● **Given data**:
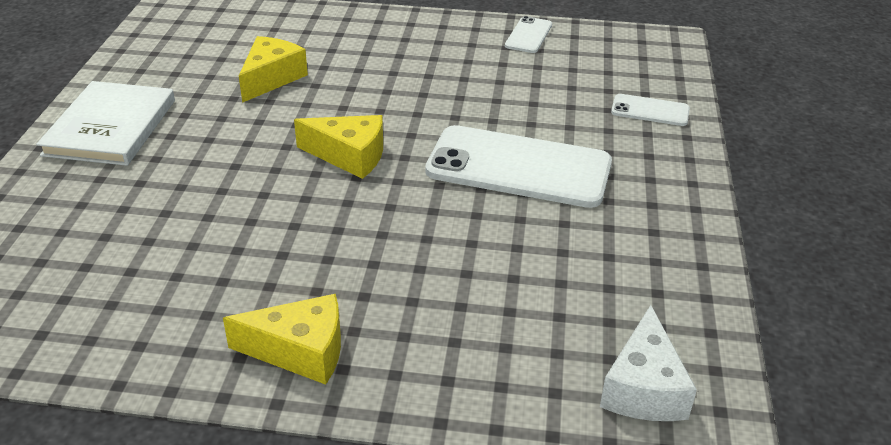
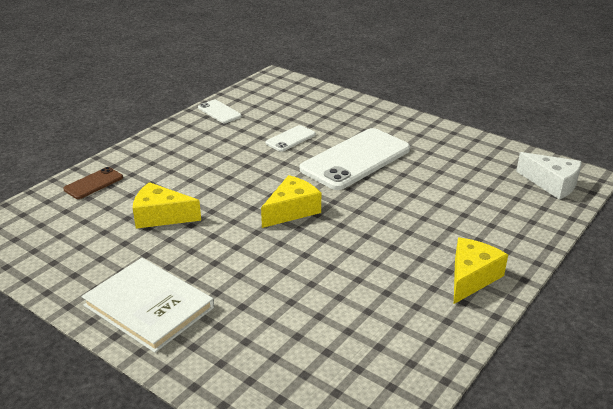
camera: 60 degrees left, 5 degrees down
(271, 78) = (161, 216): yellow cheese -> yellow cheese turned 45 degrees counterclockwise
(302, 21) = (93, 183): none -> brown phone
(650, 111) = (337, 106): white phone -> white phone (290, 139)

==

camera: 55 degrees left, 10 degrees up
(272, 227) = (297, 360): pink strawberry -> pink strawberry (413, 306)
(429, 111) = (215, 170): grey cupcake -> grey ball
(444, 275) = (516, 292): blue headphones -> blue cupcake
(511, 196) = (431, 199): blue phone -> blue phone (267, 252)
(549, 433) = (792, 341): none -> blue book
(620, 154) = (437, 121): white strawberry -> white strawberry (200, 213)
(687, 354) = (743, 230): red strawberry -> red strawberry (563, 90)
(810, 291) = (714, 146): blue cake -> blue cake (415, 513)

● **Task description**:
Among the lines above, find those containing the word "strawberry" and copy each.

● **Task answer**:
(272, 227) = (297, 360): pink strawberry -> pink strawberry (413, 306)
(620, 154) = (437, 121): white strawberry -> white strawberry (200, 213)
(687, 354) = (743, 230): red strawberry -> red strawberry (563, 90)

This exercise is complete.